[Source records]
---+---

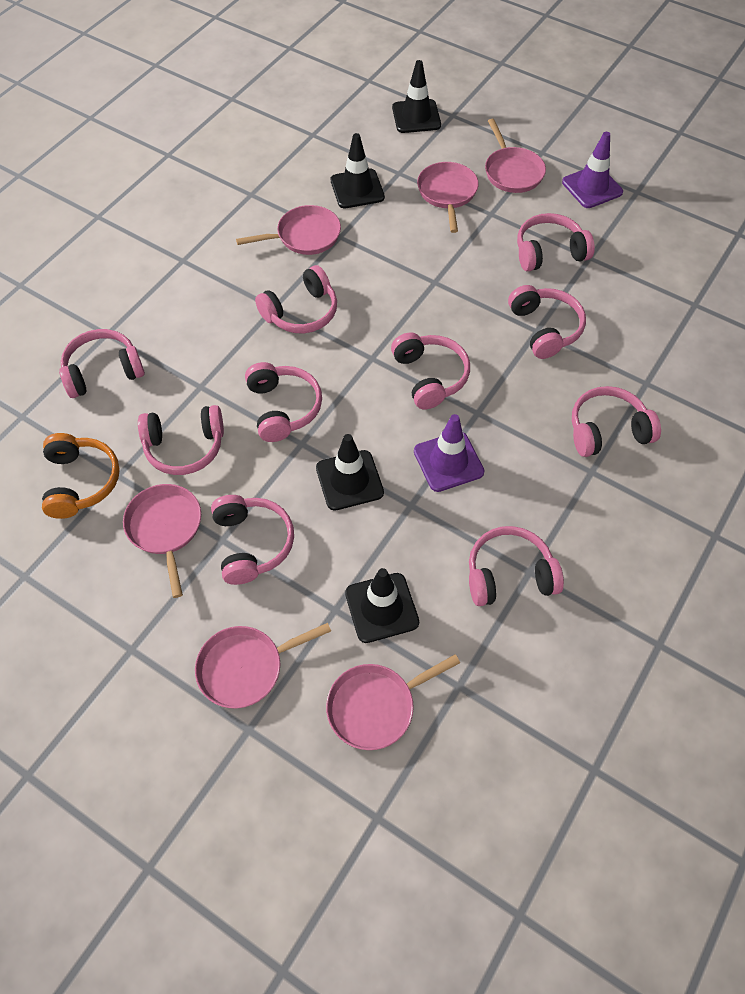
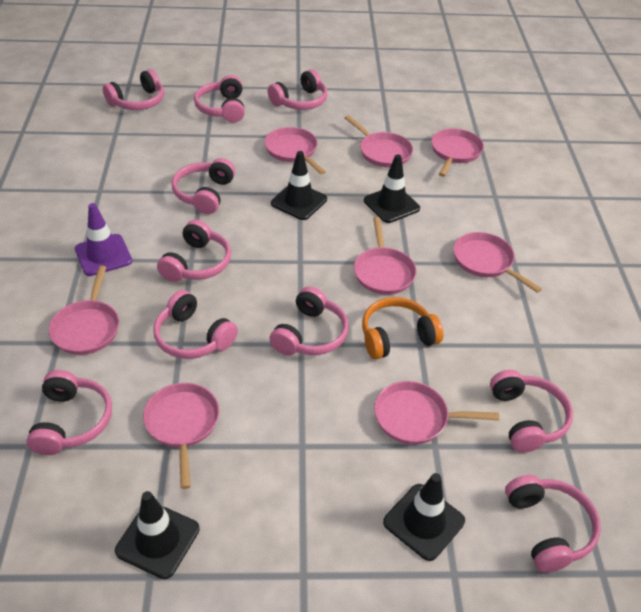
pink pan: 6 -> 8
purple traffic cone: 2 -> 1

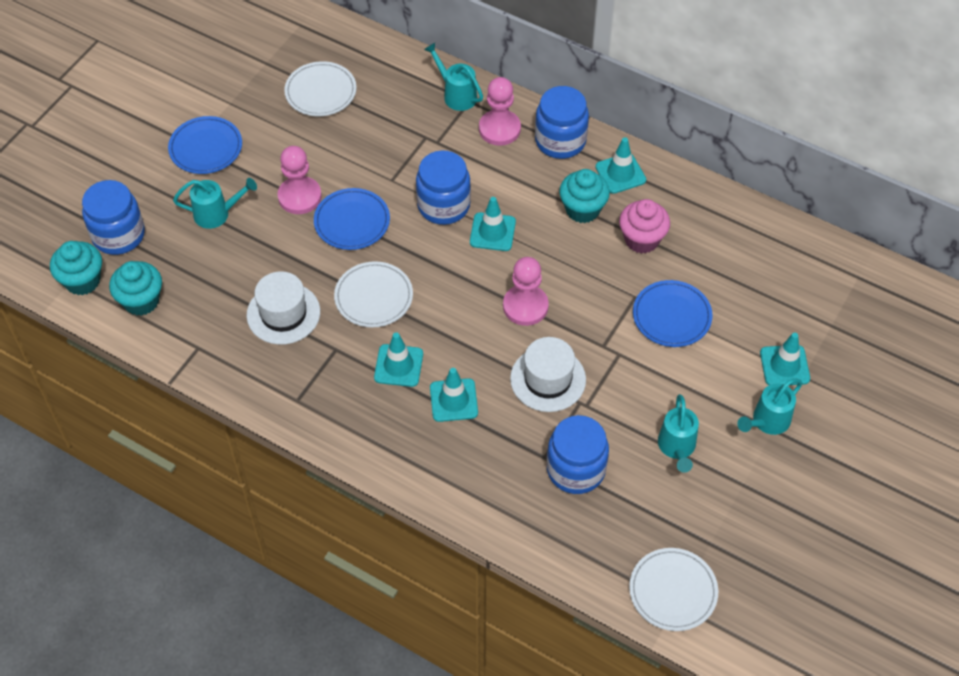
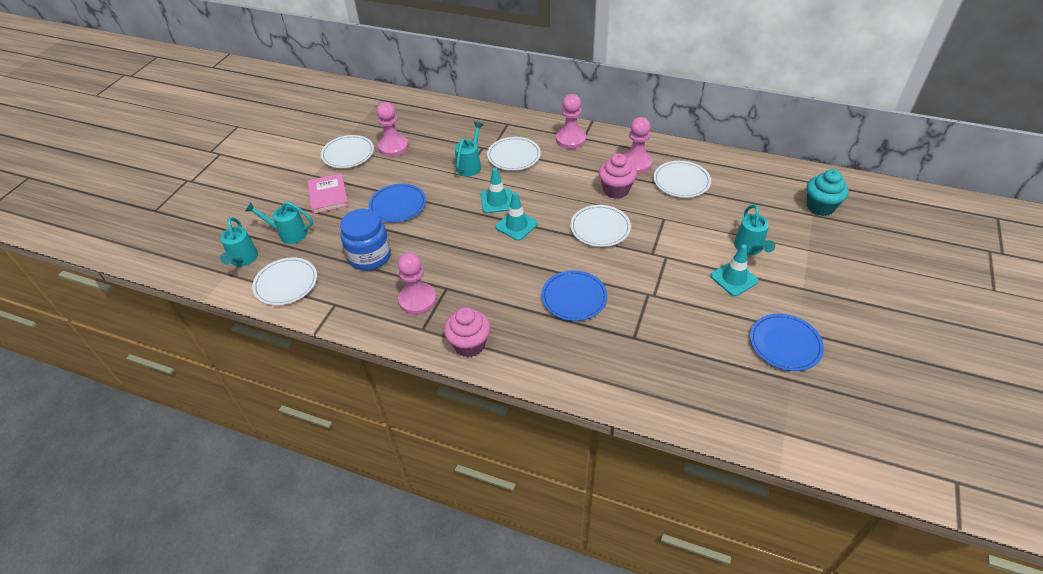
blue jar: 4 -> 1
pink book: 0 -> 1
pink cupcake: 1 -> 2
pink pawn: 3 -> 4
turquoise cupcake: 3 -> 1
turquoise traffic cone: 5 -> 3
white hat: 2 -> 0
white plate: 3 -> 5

---+---

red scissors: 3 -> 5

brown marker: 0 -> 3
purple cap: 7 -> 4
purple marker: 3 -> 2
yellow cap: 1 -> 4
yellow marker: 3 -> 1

---+---

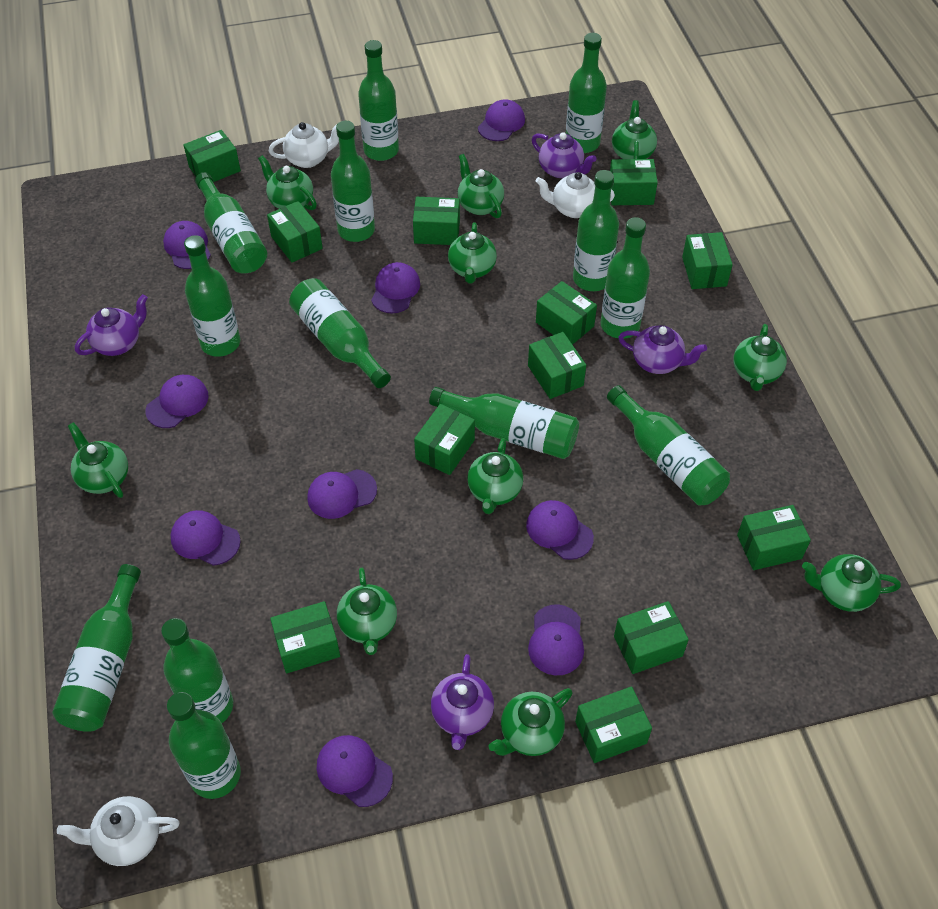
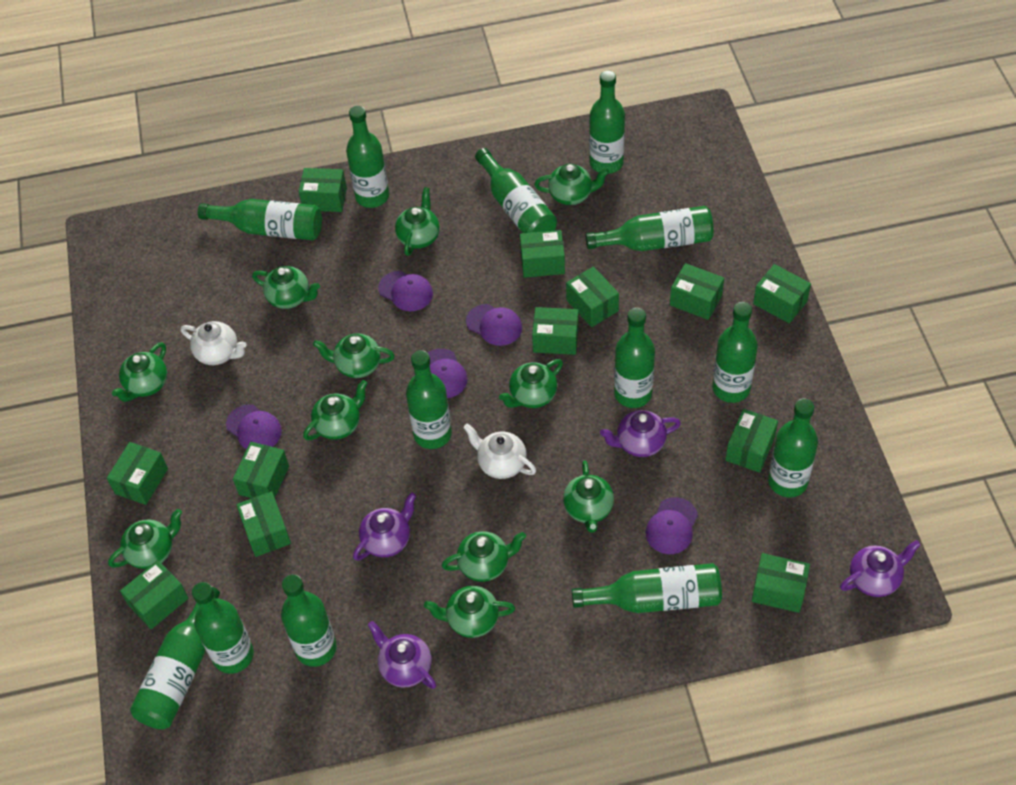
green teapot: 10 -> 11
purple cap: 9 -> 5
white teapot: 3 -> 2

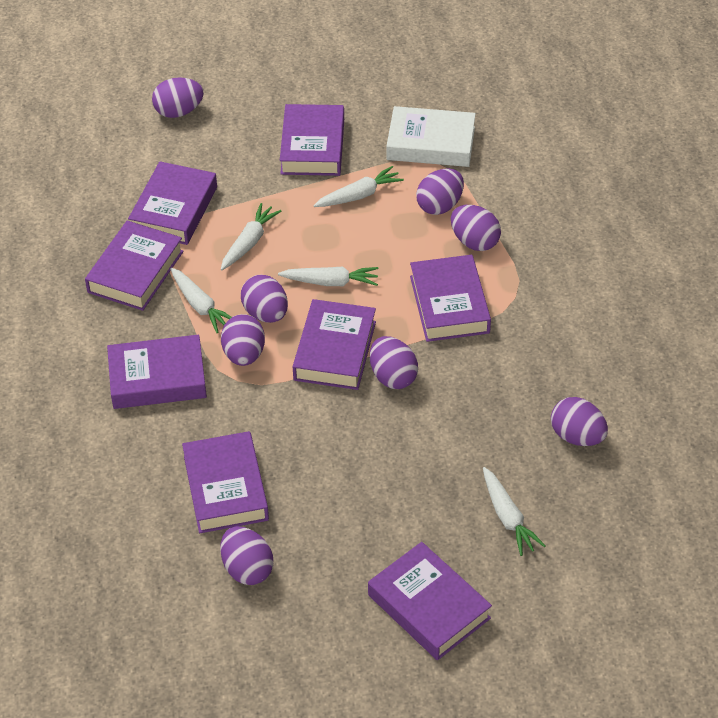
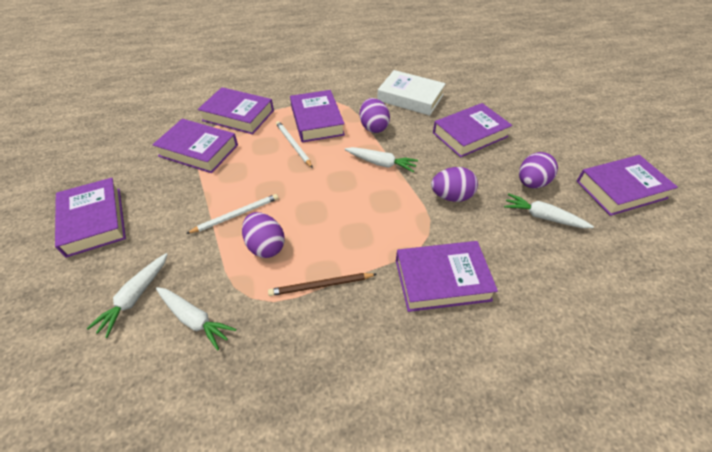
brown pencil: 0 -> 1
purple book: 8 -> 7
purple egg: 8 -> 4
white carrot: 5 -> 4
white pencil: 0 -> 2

---+---

## [ASSIGNMENT]
Please copy every line from the entries that includes the word "traffic".

## [EXPECTED ANSWER]
purple traffic cone: 2 -> 1
turquoise traffic cone: 5 -> 3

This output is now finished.